-- WHAT NEEDS TO BE DONE --
What you return should match the entries below exactly, only without the images.

-- PROVIDED DATA --
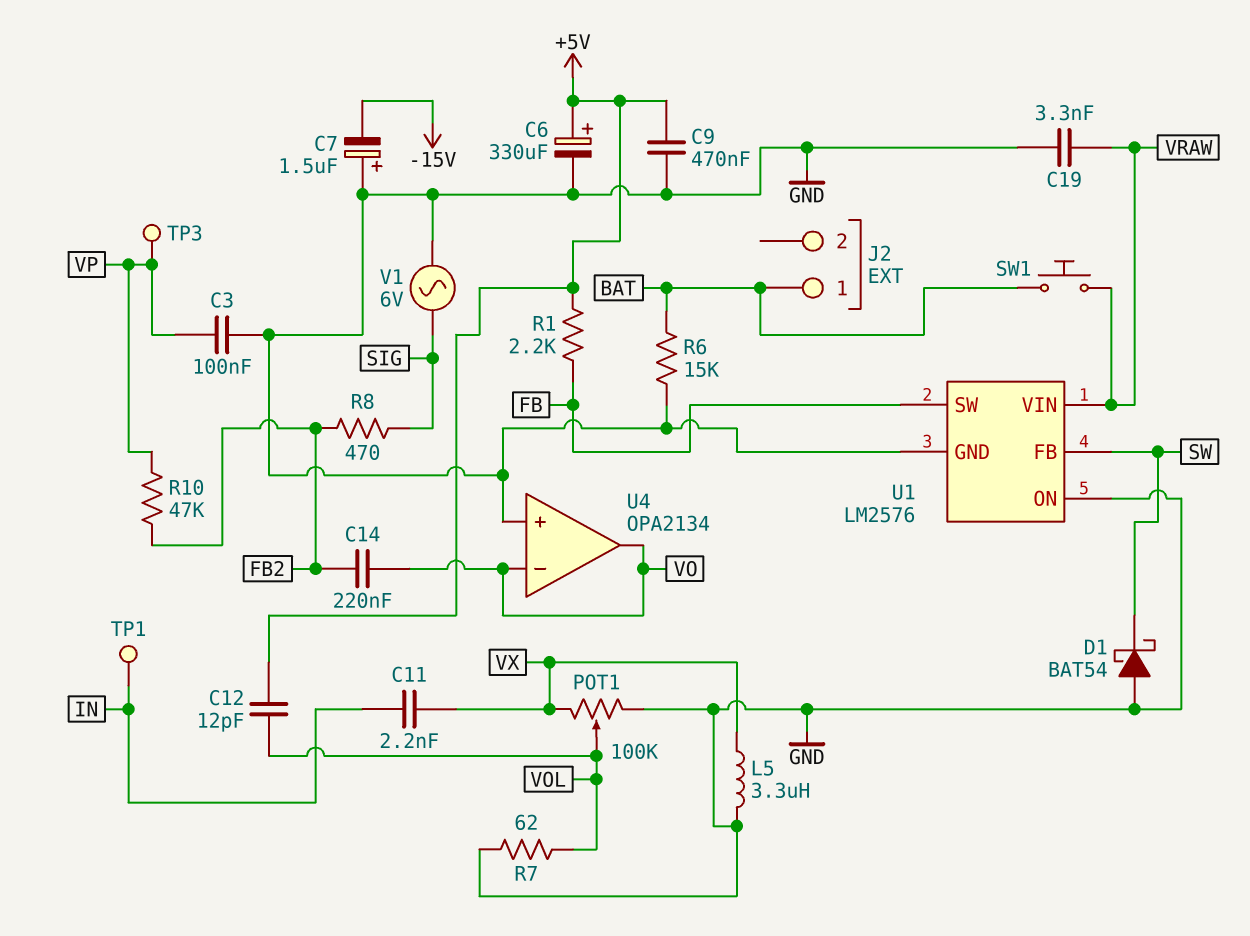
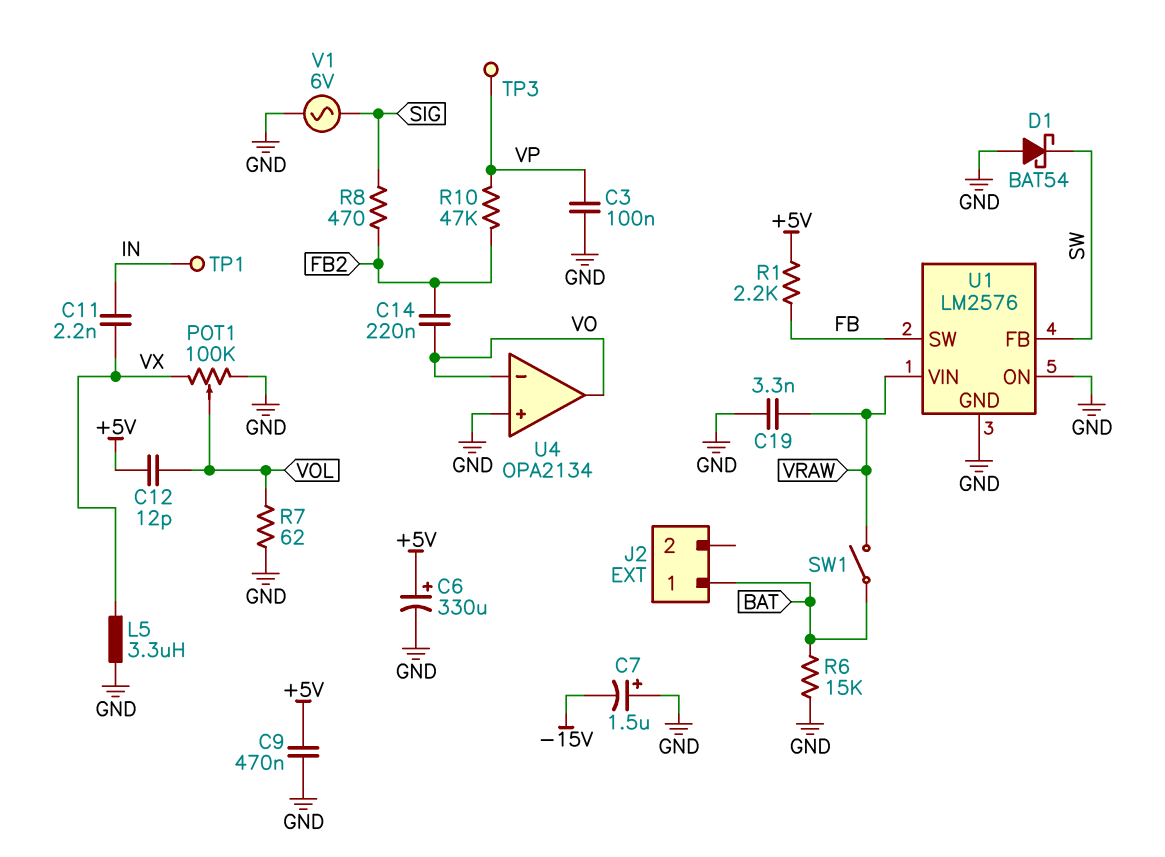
SW1: button (BAT, VRAW) -> switch (BAT, VRAW)

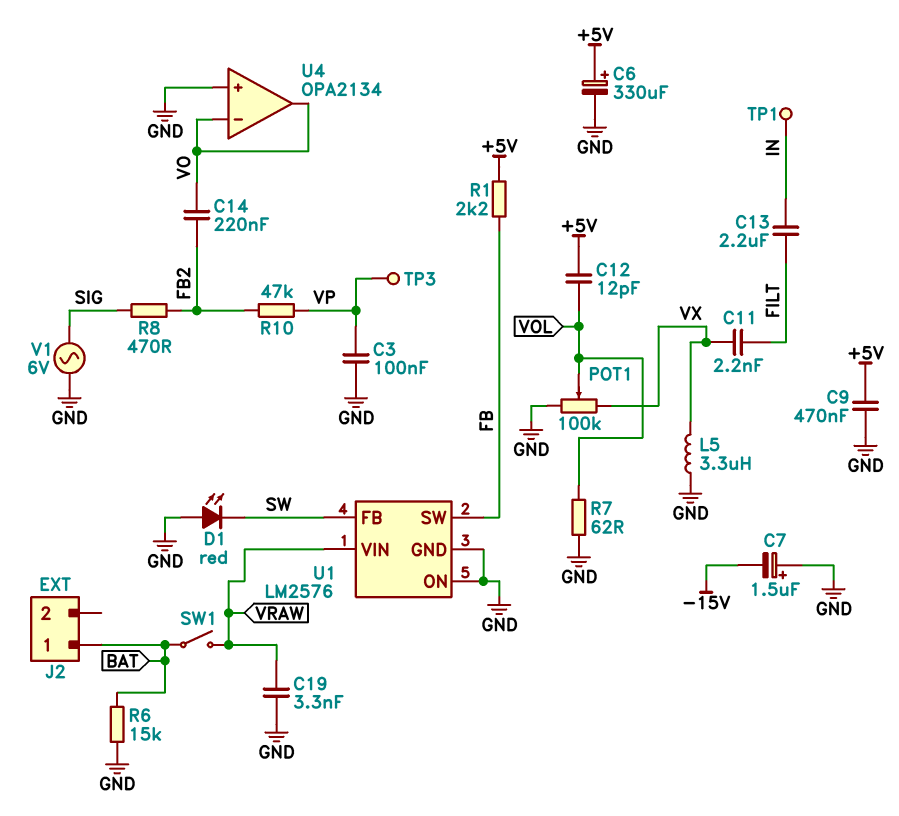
C11: 2.2nF (IN, VX) -> 2.2nF (FILT, VX)
C13: none -> 2.2uF (FILT, IN)
D1: schottky BAT54 (A GND, K SW) -> LED red (A GND, K SW)

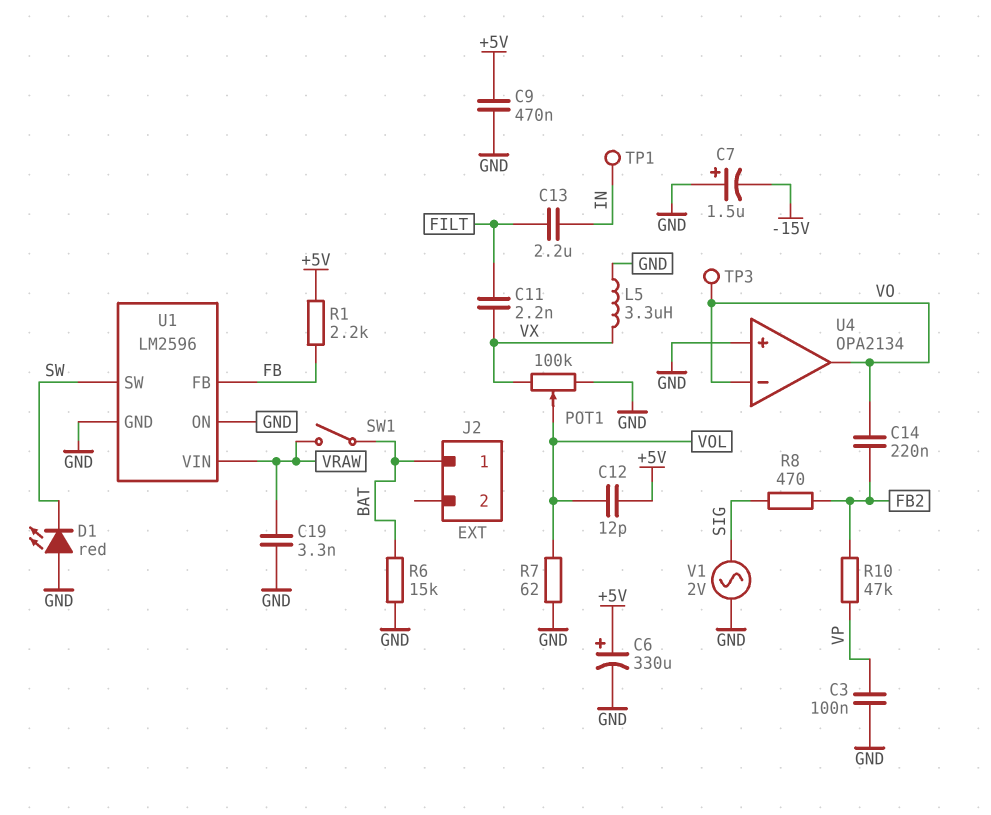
TP3: test point (VP) -> test point (VO)
U1: LM2576 -> LM2596
U1 pin FB: SW -> FB
U1 pin SW: FB -> SW
V1: AC 6V (GND, SIG) -> AC 2V (GND, SIG)

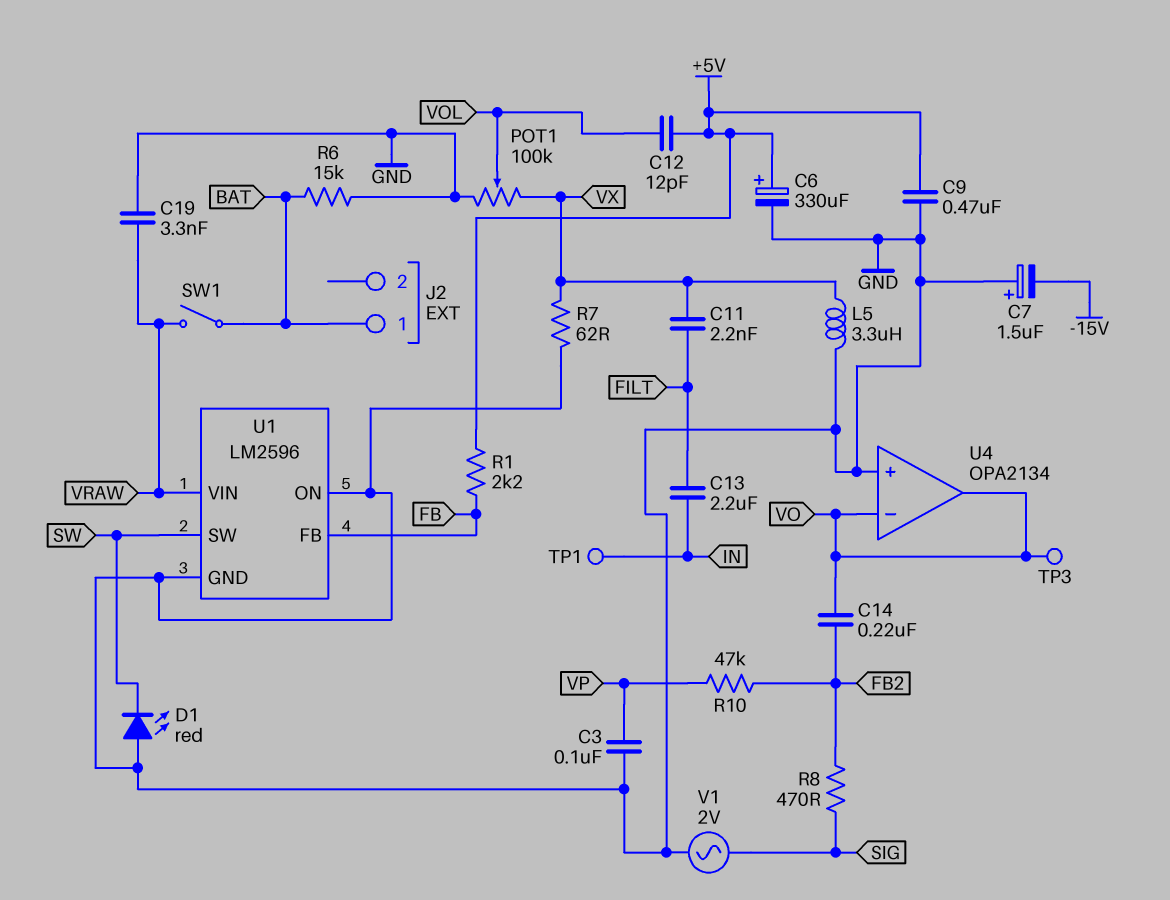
R7: 62 (GND, VOL) -> 62 (GND, VX)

-- ANSWER BELOW --
SW1: button (BAT, VRAW) -> switch (BAT, VRAW)

C11: 2.2nF (IN, VX) -> 2.2nF (FILT, VX)
C13: none -> 2.2uF (FILT, IN)
D1: schottky BAT54 (A GND, K SW) -> LED red (A GND, K SW)

TP3: test point (VP) -> test point (VO)
U1: LM2576 -> LM2596
U1 pin FB: SW -> FB
U1 pin SW: FB -> SW
V1: AC 6V (GND, SIG) -> AC 2V (GND, SIG)

R7: 62 (GND, VOL) -> 62 (GND, VX)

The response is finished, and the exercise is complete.